Start of Available data
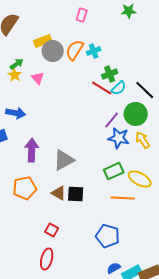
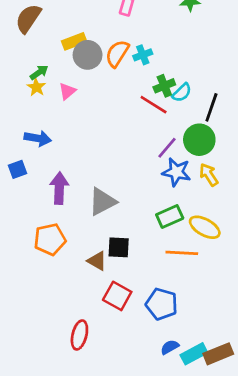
pink triangle: (38, 78) -> (67, 91), turned 32
cyan semicircle: (119, 88) -> (182, 93), moved
black line: (145, 90) -> (211, 107), turned 65
brown triangle: (59, 193) -> (97, 261), moved
red square: (52, 230) -> (117, 296), moved, size x1.5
End of Available data
● Required work
On how many lines above does "moved" occur? Say the number only.

● Output for this task
3